Image change detection data:
____
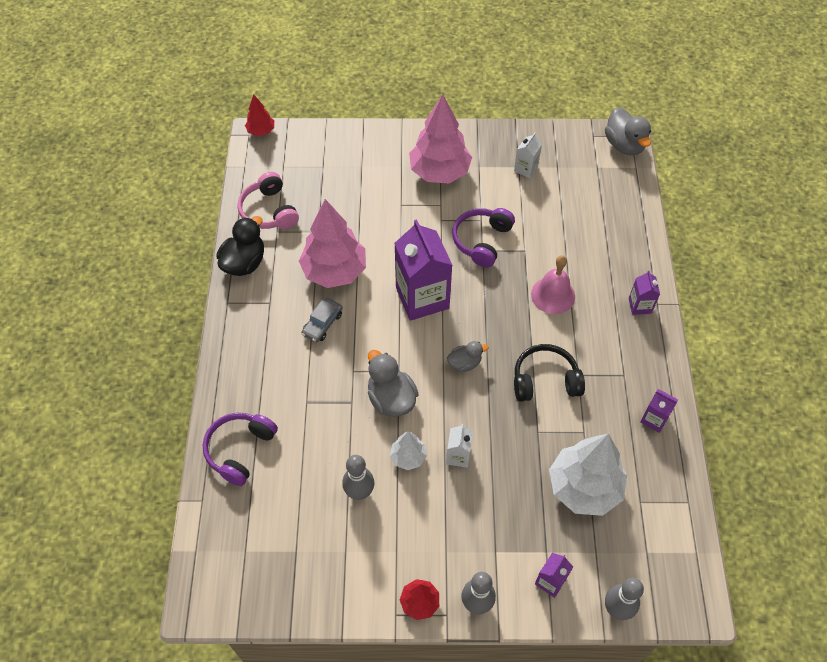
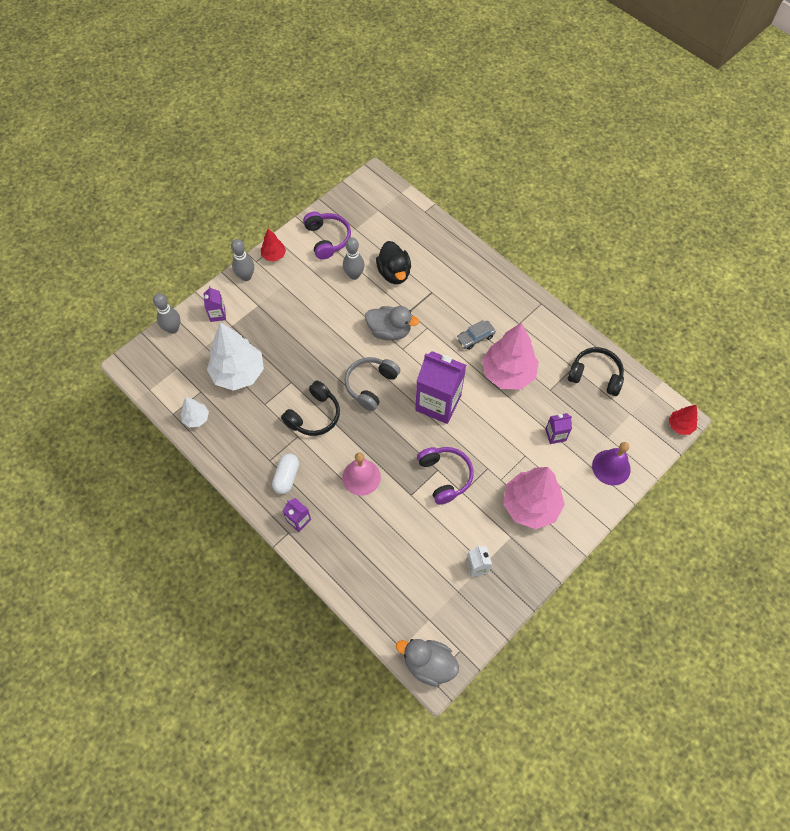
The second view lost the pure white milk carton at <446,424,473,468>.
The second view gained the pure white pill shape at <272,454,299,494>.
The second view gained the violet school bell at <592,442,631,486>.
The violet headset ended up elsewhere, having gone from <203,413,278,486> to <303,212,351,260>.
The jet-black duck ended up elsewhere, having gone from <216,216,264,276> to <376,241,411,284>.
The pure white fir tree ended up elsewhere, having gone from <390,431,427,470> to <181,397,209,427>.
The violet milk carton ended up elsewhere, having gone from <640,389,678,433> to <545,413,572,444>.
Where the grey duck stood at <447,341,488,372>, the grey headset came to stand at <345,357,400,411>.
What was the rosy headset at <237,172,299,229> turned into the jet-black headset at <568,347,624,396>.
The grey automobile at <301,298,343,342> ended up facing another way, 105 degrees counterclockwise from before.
____
What you need to do
Copy the data exactly. Any picture it contains is to be omitted.

Answer below
The second view lost the pure white milk carton at <446,424,473,468>.
The second view gained the pure white pill shape at <272,454,299,494>.
The second view gained the violet school bell at <592,442,631,486>.
The violet headset ended up elsewhere, having gone from <203,413,278,486> to <303,212,351,260>.
The jet-black duck ended up elsewhere, having gone from <216,216,264,276> to <376,241,411,284>.
The pure white fir tree ended up elsewhere, having gone from <390,431,427,470> to <181,397,209,427>.
The violet milk carton ended up elsewhere, having gone from <640,389,678,433> to <545,413,572,444>.
Where the grey duck stood at <447,341,488,372>, the grey headset came to stand at <345,357,400,411>.
What was the rosy headset at <237,172,299,229> turned into the jet-black headset at <568,347,624,396>.
The grey automobile at <301,298,343,342> ended up facing another way, 105 degrees counterclockwise from before.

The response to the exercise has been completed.